Without any omission, reproduce the records that follow.

▶ _Items from a dataset_:
+ + +

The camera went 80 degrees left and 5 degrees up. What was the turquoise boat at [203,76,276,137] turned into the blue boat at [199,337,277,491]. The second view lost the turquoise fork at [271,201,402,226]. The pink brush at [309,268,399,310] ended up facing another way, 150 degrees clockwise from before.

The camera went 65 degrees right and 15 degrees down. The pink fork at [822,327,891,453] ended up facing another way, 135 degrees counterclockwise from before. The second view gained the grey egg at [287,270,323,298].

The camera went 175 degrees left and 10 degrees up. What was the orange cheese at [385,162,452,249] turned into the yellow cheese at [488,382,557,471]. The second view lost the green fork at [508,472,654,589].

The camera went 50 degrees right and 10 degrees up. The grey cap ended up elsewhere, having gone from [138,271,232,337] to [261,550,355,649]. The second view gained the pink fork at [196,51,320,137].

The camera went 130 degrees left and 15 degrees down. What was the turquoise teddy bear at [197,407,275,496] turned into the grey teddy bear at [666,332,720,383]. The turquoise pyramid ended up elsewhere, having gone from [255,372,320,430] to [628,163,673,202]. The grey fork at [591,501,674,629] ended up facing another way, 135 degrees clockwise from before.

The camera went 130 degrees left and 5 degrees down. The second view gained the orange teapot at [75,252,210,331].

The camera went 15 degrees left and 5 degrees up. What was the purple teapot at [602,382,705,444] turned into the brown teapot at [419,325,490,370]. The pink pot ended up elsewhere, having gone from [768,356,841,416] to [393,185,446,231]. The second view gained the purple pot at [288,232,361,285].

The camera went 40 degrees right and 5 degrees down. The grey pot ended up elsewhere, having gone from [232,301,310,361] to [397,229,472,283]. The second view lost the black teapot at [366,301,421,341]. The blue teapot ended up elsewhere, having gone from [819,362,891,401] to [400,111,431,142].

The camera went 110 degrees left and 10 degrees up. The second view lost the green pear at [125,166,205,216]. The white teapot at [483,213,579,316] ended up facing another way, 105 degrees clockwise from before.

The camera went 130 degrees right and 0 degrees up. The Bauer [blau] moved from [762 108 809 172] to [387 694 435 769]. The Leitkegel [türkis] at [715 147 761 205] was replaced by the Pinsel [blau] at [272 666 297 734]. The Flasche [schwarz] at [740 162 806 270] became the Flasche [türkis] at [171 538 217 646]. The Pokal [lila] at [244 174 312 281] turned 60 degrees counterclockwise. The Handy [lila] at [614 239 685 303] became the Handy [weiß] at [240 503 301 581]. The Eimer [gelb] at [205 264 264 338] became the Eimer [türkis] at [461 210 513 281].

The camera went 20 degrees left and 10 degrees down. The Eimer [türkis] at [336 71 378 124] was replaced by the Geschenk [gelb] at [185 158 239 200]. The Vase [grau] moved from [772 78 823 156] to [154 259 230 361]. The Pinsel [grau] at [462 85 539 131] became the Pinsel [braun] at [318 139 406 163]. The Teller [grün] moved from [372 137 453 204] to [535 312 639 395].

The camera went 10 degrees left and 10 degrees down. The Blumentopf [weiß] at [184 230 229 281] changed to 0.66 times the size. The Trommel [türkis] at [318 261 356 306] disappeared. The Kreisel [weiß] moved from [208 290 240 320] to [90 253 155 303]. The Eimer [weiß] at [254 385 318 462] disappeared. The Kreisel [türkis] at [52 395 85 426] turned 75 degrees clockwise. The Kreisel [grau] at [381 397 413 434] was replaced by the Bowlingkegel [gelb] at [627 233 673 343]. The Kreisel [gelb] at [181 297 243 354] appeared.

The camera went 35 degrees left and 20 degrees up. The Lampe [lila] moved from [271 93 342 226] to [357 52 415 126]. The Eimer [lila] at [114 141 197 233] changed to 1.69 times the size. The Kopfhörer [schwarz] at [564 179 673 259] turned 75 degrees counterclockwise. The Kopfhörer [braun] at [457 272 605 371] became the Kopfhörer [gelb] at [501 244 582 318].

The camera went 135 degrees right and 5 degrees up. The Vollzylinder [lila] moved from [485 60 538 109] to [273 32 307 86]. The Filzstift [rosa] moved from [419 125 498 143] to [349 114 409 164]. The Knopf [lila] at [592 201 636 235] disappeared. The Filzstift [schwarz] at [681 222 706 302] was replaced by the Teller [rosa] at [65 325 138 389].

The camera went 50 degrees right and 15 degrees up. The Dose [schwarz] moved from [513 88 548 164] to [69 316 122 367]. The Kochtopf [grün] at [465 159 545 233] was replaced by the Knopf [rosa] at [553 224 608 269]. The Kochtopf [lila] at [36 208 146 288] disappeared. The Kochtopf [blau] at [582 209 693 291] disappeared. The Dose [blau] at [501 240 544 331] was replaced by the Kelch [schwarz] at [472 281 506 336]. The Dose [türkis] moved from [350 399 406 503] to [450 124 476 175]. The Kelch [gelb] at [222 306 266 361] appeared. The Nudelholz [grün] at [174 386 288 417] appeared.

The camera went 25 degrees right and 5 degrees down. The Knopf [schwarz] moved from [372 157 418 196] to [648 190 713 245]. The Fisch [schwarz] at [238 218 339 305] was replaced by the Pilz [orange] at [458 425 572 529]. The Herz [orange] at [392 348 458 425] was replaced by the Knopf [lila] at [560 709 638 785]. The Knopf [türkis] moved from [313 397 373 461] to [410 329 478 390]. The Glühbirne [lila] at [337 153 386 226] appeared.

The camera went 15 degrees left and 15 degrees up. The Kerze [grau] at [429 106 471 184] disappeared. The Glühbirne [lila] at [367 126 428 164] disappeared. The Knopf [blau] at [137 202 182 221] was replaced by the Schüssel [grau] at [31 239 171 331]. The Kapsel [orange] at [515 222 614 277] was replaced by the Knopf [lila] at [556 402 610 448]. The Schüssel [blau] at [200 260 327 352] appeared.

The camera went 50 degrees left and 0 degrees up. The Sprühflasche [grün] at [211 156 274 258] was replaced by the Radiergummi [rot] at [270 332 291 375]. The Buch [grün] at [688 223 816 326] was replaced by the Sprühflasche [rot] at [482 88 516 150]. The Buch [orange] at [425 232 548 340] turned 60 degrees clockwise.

+ + +

▶ _Final answer_:
The camera went 80 degrees left and 5 degrees up. What was the turquoise boat at [203,76,276,137] turned into the blue boat at [199,337,277,491]. The second view lost the turquoise fork at [271,201,402,226]. The pink brush at [309,268,399,310] ended up facing another way, 150 degrees clockwise from before.

The camera went 65 degrees right and 15 degrees down. The pink fork at [822,327,891,453] ended up facing another way, 135 degrees counterclockwise from before. The second view gained the grey egg at [287,270,323,298].

The camera went 175 degrees left and 10 degrees up. What was the orange cheese at [385,162,452,249] turned into the yellow cheese at [488,382,557,471]. The second view lost the green fork at [508,472,654,589].

The camera went 50 degrees right and 10 degrees up. The grey cap ended up elsewhere, having gone from [138,271,232,337] to [261,550,355,649]. The second view gained the pink fork at [196,51,320,137].

The camera went 130 degrees left and 15 degrees down. What was the turquoise teddy bear at [197,407,275,496] turned into the grey teddy bear at [666,332,720,383]. The turquoise pyramid ended up elsewhere, having gone from [255,372,320,430] to [628,163,673,202]. The grey fork at [591,501,674,629] ended up facing another way, 135 degrees clockwise from before.

The camera went 130 degrees left and 5 degrees down. The second view gained the orange teapot at [75,252,210,331].

The camera went 15 degrees left and 5 degrees up. What was the purple teapot at [602,382,705,444] turned into the brown teapot at [419,325,490,370]. The pink pot ended up elsewhere, having gone from [768,356,841,416] to [393,185,446,231]. The second view gained the purple pot at [288,232,361,285].

The camera went 40 degrees right and 5 degrees down. The grey pot ended up elsewhere, having gone from [232,301,310,361] to [397,229,472,283]. The second view lost the black teapot at [366,301,421,341]. The blue teapot ended up elsewhere, having gone from [819,362,891,401] to [400,111,431,142].

The camera went 110 degrees left and 10 degrees up. The second view lost the green pear at [125,166,205,216]. The white teapot at [483,213,579,316] ended up facing another way, 105 degrees clockwise from before.

The camera went 130 degrees right and 0 degrees up. The Bauer [blau] moved from [762 108 809 172] to [387 694 435 769]. The Leitkegel [türkis] at [715 147 761 205] was replaced by the Pinsel [blau] at [272 666 297 734]. The Flasche [schwarz] at [740 162 806 270] became the Flasche [türkis] at [171 538 217 646]. The Pokal [lila] at [244 174 312 281] turned 60 degrees counterclockwise. The Handy [lila] at [614 239 685 303] became the Handy [weiß] at [240 503 301 581]. The Eimer [gelb] at [205 264 264 338] became the Eimer [türkis] at [461 210 513 281].

The camera went 20 degrees left and 10 degrees down. The Eimer [türkis] at [336 71 378 124] was replaced by the Geschenk [gelb] at [185 158 239 200]. The Vase [grau] moved from [772 78 823 156] to [154 259 230 361]. The Pinsel [grau] at [462 85 539 131] became the Pinsel [braun] at [318 139 406 163]. The Teller [grün] moved from [372 137 453 204] to [535 312 639 395].

The camera went 10 degrees left and 10 degrees down. The Blumentopf [weiß] at [184 230 229 281] changed to 0.66 times the size. The Trommel [türkis] at [318 261 356 306] disappeared. The Kreisel [weiß] moved from [208 290 240 320] to [90 253 155 303]. The Eimer [weiß] at [254 385 318 462] disappeared. The Kreisel [türkis] at [52 395 85 426] turned 75 degrees clockwise. The Kreisel [grau] at [381 397 413 434] was replaced by the Bowlingkegel [gelb] at [627 233 673 343]. The Kreisel [gelb] at [181 297 243 354] appeared.

The camera went 35 degrees left and 20 degrees up. The Lampe [lila] moved from [271 93 342 226] to [357 52 415 126]. The Eimer [lila] at [114 141 197 233] changed to 1.69 times the size. The Kopfhörer [schwarz] at [564 179 673 259] turned 75 degrees counterclockwise. The Kopfhörer [braun] at [457 272 605 371] became the Kopfhörer [gelb] at [501 244 582 318].

The camera went 135 degrees right and 5 degrees up. The Vollzylinder [lila] moved from [485 60 538 109] to [273 32 307 86]. The Filzstift [rosa] moved from [419 125 498 143] to [349 114 409 164]. The Knopf [lila] at [592 201 636 235] disappeared. The Filzstift [schwarz] at [681 222 706 302] was replaced by the Teller [rosa] at [65 325 138 389].

The camera went 50 degrees right and 15 degrees up. The Dose [schwarz] moved from [513 88 548 164] to [69 316 122 367]. The Kochtopf [grün] at [465 159 545 233] was replaced by the Knopf [rosa] at [553 224 608 269]. The Kochtopf [lila] at [36 208 146 288] disappeared. The Kochtopf [blau] at [582 209 693 291] disappeared. The Dose [blau] at [501 240 544 331] was replaced by the Kelch [schwarz] at [472 281 506 336]. The Dose [türkis] moved from [350 399 406 503] to [450 124 476 175]. The Kelch [gelb] at [222 306 266 361] appeared. The Nudelholz [grün] at [174 386 288 417] appeared.

The camera went 25 degrees right and 5 degrees down. The Knopf [schwarz] moved from [372 157 418 196] to [648 190 713 245]. The Fisch [schwarz] at [238 218 339 305] was replaced by the Pilz [orange] at [458 425 572 529]. The Herz [orange] at [392 348 458 425] was replaced by the Knopf [lila] at [560 709 638 785]. The Knopf [türkis] moved from [313 397 373 461] to [410 329 478 390]. The Glühbirne [lila] at [337 153 386 226] appeared.

The camera went 15 degrees left and 15 degrees up. The Kerze [grau] at [429 106 471 184] disappeared. The Glühbirne [lila] at [367 126 428 164] disappeared. The Knopf [blau] at [137 202 182 221] was replaced by the Schüssel [grau] at [31 239 171 331]. The Kapsel [orange] at [515 222 614 277] was replaced by the Knopf [lila] at [556 402 610 448]. The Schüssel [blau] at [200 260 327 352] appeared.

The camera went 50 degrees left and 0 degrees up. The Sprühflasche [grün] at [211 156 274 258] was replaced by the Radiergummi [rot] at [270 332 291 375]. The Buch [grün] at [688 223 816 326] was replaced by the Sprühflasche [rot] at [482 88 516 150]. The Buch [orange] at [425 232 548 340] turned 60 degrees clockwise.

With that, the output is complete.